- **Instructions to follow**: Go through the entries below and retype them exactly, omitting each picture.

Stored items:
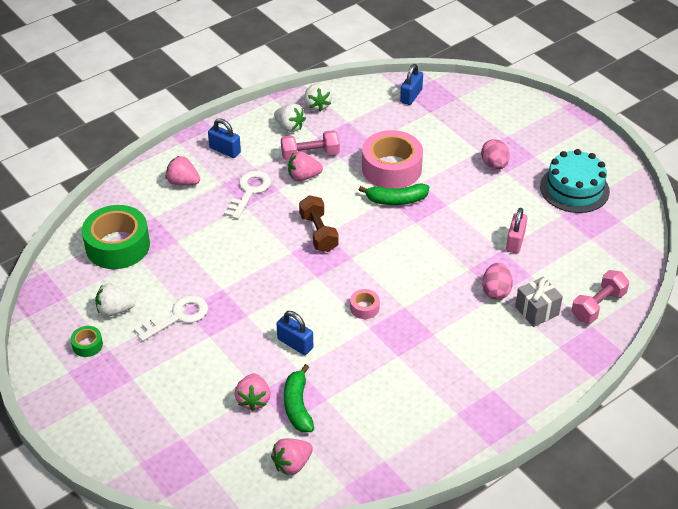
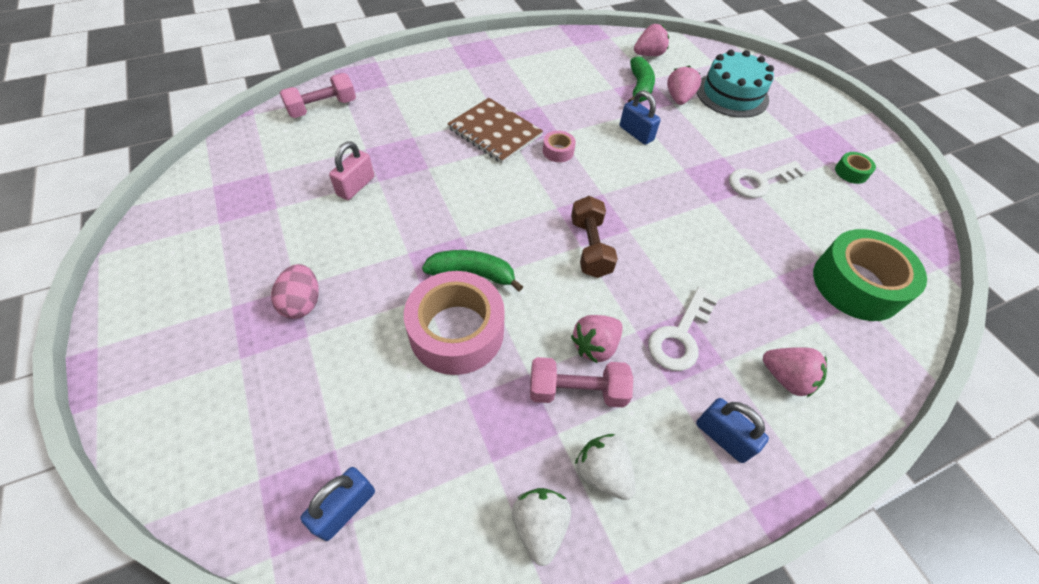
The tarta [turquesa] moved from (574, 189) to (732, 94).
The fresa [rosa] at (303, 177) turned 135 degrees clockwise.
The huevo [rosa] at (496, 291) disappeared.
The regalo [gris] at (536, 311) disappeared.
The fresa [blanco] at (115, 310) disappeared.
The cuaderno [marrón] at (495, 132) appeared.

- **Response to the task**:
The tarta [turquesa] moved from (574, 189) to (732, 94).
The fresa [rosa] at (303, 177) turned 135 degrees clockwise.
The huevo [rosa] at (496, 291) disappeared.
The regalo [gris] at (536, 311) disappeared.
The fresa [blanco] at (115, 310) disappeared.
The cuaderno [marrón] at (495, 132) appeared.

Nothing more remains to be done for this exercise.